Start of Dataset content
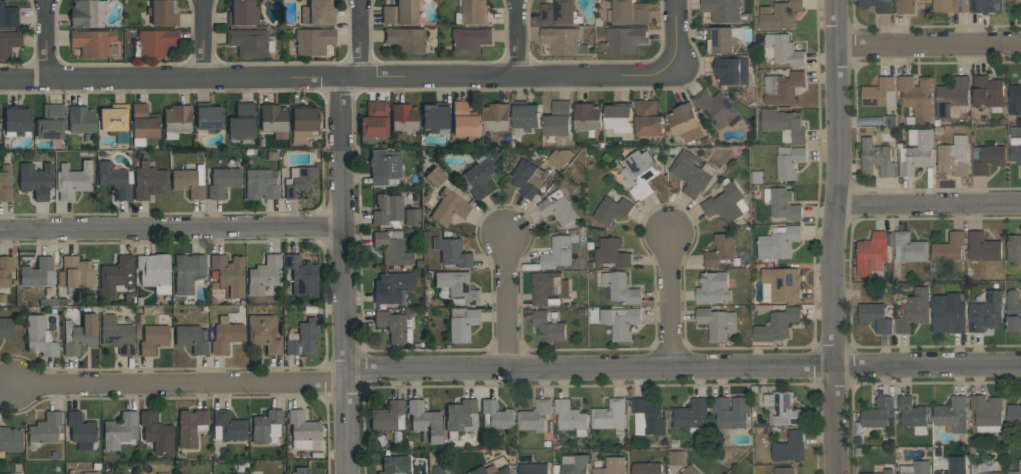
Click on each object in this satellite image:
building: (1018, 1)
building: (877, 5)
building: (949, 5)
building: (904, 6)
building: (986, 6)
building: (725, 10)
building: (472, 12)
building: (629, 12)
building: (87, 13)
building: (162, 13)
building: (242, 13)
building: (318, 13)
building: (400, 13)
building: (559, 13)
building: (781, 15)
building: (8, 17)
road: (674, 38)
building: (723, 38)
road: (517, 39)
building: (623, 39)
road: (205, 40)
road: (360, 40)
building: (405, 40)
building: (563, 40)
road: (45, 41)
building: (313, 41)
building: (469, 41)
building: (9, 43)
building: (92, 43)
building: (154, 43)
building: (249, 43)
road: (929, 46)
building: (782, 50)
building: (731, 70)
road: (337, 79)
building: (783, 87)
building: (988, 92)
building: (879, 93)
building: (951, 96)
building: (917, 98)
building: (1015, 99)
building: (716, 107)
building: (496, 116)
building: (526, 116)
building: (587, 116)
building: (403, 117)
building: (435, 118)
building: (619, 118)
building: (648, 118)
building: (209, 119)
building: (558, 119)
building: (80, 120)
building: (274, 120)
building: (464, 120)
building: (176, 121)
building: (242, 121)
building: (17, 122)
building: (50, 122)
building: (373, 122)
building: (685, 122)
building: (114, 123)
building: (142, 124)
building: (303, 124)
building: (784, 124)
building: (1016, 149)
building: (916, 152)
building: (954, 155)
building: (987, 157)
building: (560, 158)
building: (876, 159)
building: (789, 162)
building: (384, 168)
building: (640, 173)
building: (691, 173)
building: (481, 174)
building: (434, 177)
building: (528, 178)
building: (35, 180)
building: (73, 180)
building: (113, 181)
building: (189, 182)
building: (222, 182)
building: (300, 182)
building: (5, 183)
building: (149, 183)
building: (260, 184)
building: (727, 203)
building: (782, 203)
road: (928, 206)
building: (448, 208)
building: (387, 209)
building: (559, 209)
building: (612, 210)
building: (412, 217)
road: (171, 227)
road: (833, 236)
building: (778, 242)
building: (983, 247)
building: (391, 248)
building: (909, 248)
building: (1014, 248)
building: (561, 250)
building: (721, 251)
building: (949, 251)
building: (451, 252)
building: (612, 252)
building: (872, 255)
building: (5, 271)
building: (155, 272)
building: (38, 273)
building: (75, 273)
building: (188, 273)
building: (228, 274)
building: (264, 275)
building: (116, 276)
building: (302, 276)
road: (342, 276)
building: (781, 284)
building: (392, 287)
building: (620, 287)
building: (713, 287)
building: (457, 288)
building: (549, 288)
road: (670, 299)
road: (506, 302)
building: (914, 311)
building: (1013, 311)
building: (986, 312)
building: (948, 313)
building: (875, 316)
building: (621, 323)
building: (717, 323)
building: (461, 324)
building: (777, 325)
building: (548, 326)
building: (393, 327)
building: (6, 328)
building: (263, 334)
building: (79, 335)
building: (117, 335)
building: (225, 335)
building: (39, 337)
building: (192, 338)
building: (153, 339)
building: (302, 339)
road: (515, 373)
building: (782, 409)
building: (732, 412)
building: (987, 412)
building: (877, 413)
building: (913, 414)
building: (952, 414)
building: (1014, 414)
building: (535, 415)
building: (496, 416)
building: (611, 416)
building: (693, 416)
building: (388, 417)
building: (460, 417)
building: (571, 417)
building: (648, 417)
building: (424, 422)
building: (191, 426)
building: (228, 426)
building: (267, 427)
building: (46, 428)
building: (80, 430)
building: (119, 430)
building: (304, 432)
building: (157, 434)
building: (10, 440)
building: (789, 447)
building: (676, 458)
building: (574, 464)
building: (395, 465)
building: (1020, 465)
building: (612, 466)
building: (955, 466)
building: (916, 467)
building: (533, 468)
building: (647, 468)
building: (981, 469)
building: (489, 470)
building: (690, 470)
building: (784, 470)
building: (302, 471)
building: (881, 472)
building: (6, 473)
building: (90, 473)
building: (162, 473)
End of Dataset content
What to produce:
Exclude images. Return the data above verbatim.

Solved exercise:
Click on each object in this satellite image:
building: (1018, 1)
building: (877, 5)
building: (949, 5)
building: (904, 6)
building: (986, 6)
building: (725, 10)
building: (472, 12)
building: (629, 12)
building: (87, 13)
building: (162, 13)
building: (242, 13)
building: (318, 13)
building: (400, 13)
building: (559, 13)
building: (781, 15)
building: (8, 17)
road: (674, 38)
building: (723, 38)
road: (517, 39)
building: (623, 39)
road: (205, 40)
road: (360, 40)
building: (405, 40)
building: (563, 40)
road: (45, 41)
building: (313, 41)
building: (469, 41)
building: (9, 43)
building: (92, 43)
building: (154, 43)
building: (249, 43)
road: (929, 46)
building: (782, 50)
building: (731, 70)
road: (337, 79)
building: (783, 87)
building: (988, 92)
building: (879, 93)
building: (951, 96)
building: (917, 98)
building: (1015, 99)
building: (716, 107)
building: (496, 116)
building: (526, 116)
building: (587, 116)
building: (403, 117)
building: (435, 118)
building: (619, 118)
building: (648, 118)
building: (209, 119)
building: (558, 119)
building: (80, 120)
building: (274, 120)
building: (464, 120)
building: (176, 121)
building: (242, 121)
building: (17, 122)
building: (50, 122)
building: (373, 122)
building: (685, 122)
building: (114, 123)
building: (142, 124)
building: (303, 124)
building: (784, 124)
building: (1016, 149)
building: (916, 152)
building: (954, 155)
building: (987, 157)
building: (560, 158)
building: (876, 159)
building: (789, 162)
building: (384, 168)
building: (640, 173)
building: (691, 173)
building: (481, 174)
building: (434, 177)
building: (528, 178)
building: (35, 180)
building: (73, 180)
building: (113, 181)
building: (189, 182)
building: (222, 182)
building: (300, 182)
building: (5, 183)
building: (149, 183)
building: (260, 184)
building: (727, 203)
building: (782, 203)
road: (928, 206)
building: (448, 208)
building: (387, 209)
building: (559, 209)
building: (612, 210)
building: (412, 217)
road: (171, 227)
road: (833, 236)
building: (778, 242)
building: (983, 247)
building: (391, 248)
building: (909, 248)
building: (1014, 248)
building: (561, 250)
building: (721, 251)
building: (949, 251)
building: (451, 252)
building: (612, 252)
building: (872, 255)
building: (5, 271)
building: (155, 272)
building: (38, 273)
building: (75, 273)
building: (188, 273)
building: (228, 274)
building: (264, 275)
building: (116, 276)
building: (302, 276)
road: (342, 276)
building: (781, 284)
building: (392, 287)
building: (620, 287)
building: (713, 287)
building: (457, 288)
building: (549, 288)
road: (670, 299)
road: (506, 302)
building: (914, 311)
building: (1013, 311)
building: (986, 312)
building: (948, 313)
building: (875, 316)
building: (621, 323)
building: (717, 323)
building: (461, 324)
building: (777, 325)
building: (548, 326)
building: (393, 327)
building: (6, 328)
building: (263, 334)
building: (79, 335)
building: (117, 335)
building: (225, 335)
building: (39, 337)
building: (192, 338)
building: (153, 339)
building: (302, 339)
road: (515, 373)
building: (782, 409)
building: (732, 412)
building: (987, 412)
building: (877, 413)
building: (913, 414)
building: (952, 414)
building: (1014, 414)
building: (535, 415)
building: (496, 416)
building: (611, 416)
building: (693, 416)
building: (388, 417)
building: (460, 417)
building: (571, 417)
building: (648, 417)
building: (424, 422)
building: (191, 426)
building: (228, 426)
building: (267, 427)
building: (46, 428)
building: (80, 430)
building: (119, 430)
building: (304, 432)
building: (157, 434)
building: (10, 440)
building: (789, 447)
building: (676, 458)
building: (574, 464)
building: (395, 465)
building: (1020, 465)
building: (612, 466)
building: (955, 466)
building: (916, 467)
building: (533, 468)
building: (647, 468)
building: (981, 469)
building: (489, 470)
building: (690, 470)
building: (784, 470)
building: (302, 471)
building: (881, 472)
building: (6, 473)
building: (90, 473)
building: (162, 473)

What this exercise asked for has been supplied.